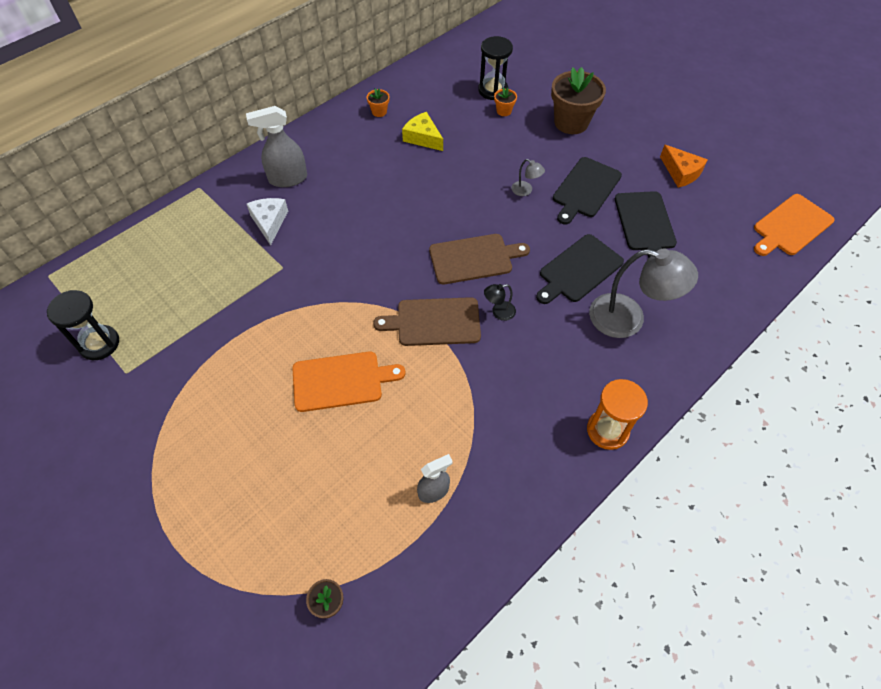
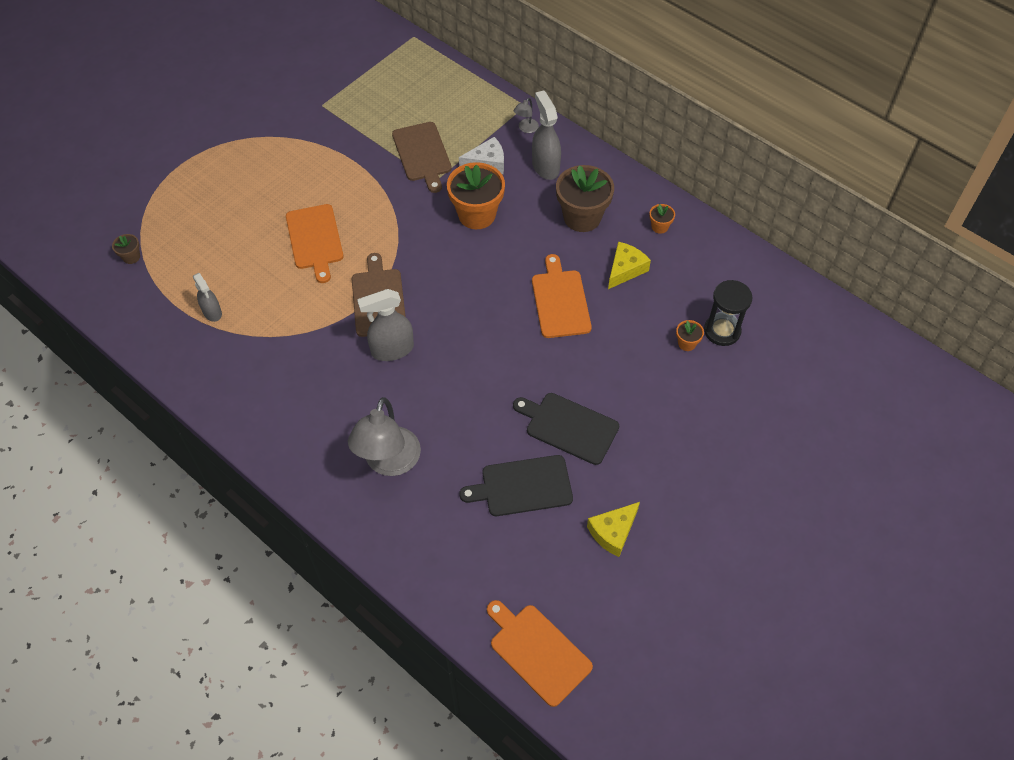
camera: 85 degrees right, 0 degrees up
(99, 344) = (348, 83): black hourglass -> none
(337, 235) = (477, 214): none -> orange flower pot
(452, 183) = (560, 301): none -> orange cutting board
(474, 259) = (457, 326): brown cutting board -> brown cutting board (422, 154)
(498, 312) = (392, 350): black lamp -> grey spray bottle
(525, 191) = (558, 368): grey lamp -> grey lamp (526, 128)
(571, 122) = (681, 413): brown flower pot -> brown flower pot (582, 217)
(578, 270) = (450, 418): black cutting board -> none
(607, 430) = (263, 439): orange hourglass -> none
(681, 172) = (613, 532): orange cheese -> yellow cheese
┄┄┄┄┄┄┄┄┄┄┄┄┄┄┄┄┄┄┄┄
Among the records above, find each line holding "lamp" and list it.

▸ Completed exercise
(498, 312) = (392, 350): black lamp -> grey spray bottle
(525, 191) = (558, 368): grey lamp -> grey lamp (526, 128)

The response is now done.